Entries supplied
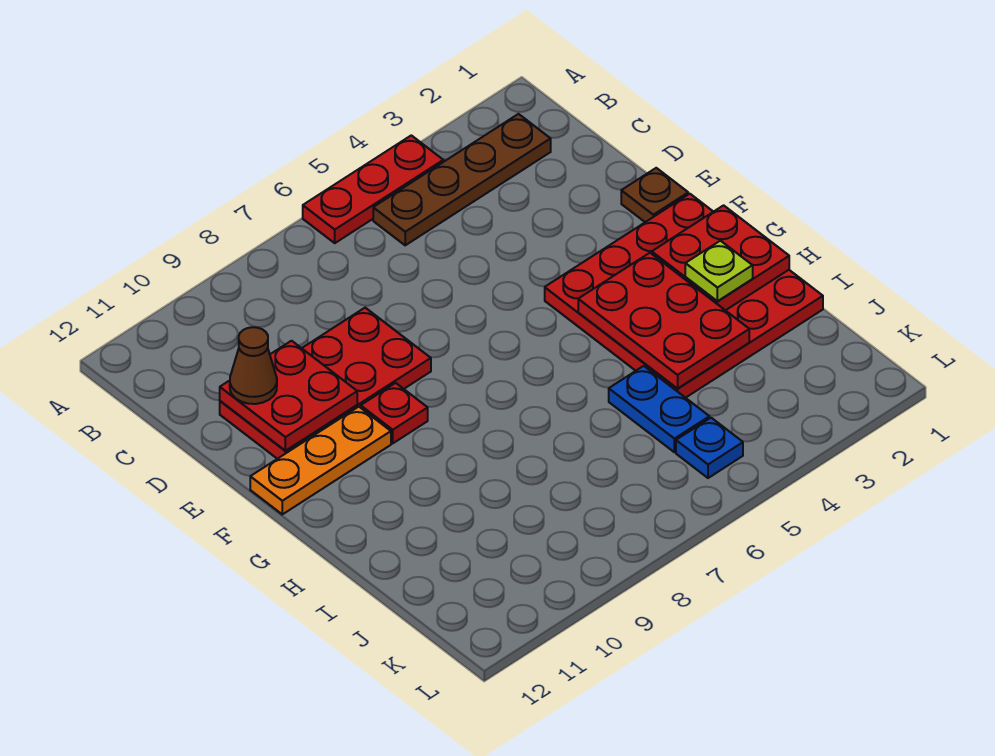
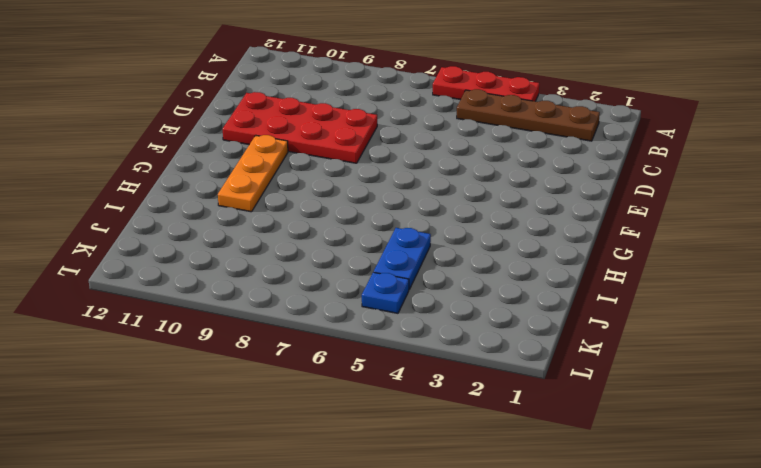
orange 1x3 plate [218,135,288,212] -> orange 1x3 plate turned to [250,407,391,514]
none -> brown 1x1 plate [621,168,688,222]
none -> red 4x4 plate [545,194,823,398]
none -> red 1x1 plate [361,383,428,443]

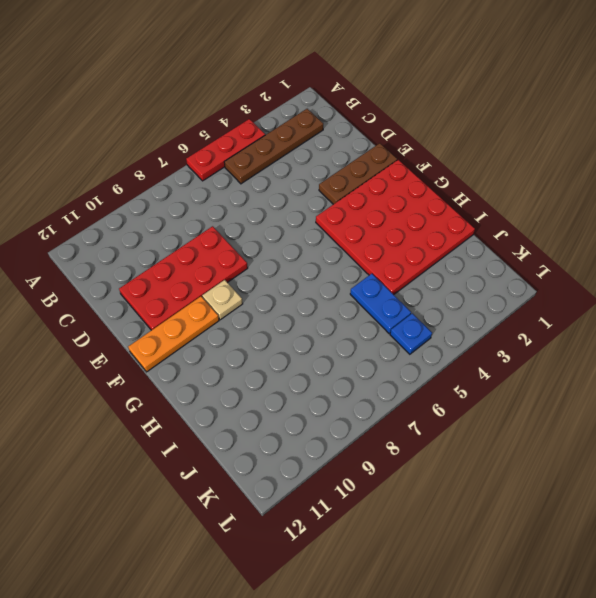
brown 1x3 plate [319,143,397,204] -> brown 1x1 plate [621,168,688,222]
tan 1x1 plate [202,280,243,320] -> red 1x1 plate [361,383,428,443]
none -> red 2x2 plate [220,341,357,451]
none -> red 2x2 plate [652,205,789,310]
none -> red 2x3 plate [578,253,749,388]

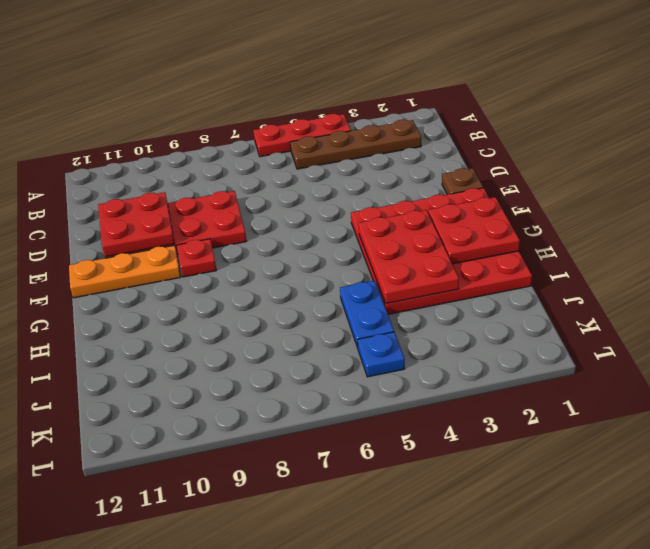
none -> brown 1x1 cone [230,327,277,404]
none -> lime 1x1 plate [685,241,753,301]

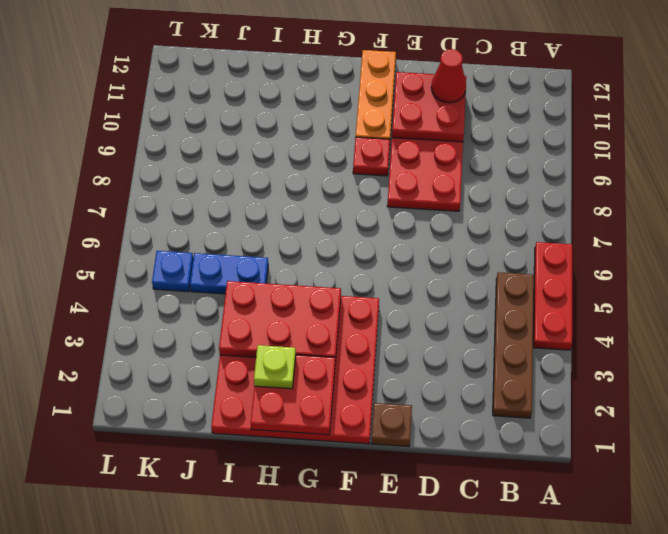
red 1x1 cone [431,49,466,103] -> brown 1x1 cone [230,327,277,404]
--
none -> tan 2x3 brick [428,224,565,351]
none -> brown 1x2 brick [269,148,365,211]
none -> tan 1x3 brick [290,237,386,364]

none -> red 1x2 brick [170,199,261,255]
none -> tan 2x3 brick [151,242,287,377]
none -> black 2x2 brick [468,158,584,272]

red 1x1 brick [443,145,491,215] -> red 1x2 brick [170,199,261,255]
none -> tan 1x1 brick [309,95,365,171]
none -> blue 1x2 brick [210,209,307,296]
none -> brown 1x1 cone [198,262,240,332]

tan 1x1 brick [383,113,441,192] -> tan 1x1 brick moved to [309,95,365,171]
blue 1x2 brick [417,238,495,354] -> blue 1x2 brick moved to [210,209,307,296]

Instructions for the task
Look in the material above for the line with "none -> black 2x2 brick [468,158,584,272]" and the line with "tan 1x1 brick [383,113,441,192]", and transcribe exactly those lines and all lines between them, nothing more.

Result below
none -> black 2x2 brick [468,158,584,272]

red 1x1 brick [443,145,491,215] -> red 1x2 brick [170,199,261,255]
none -> tan 1x1 brick [309,95,365,171]
none -> blue 1x2 brick [210,209,307,296]
none -> brown 1x1 cone [198,262,240,332]

tan 1x1 brick [383,113,441,192] -> tan 1x1 brick moved to [309,95,365,171]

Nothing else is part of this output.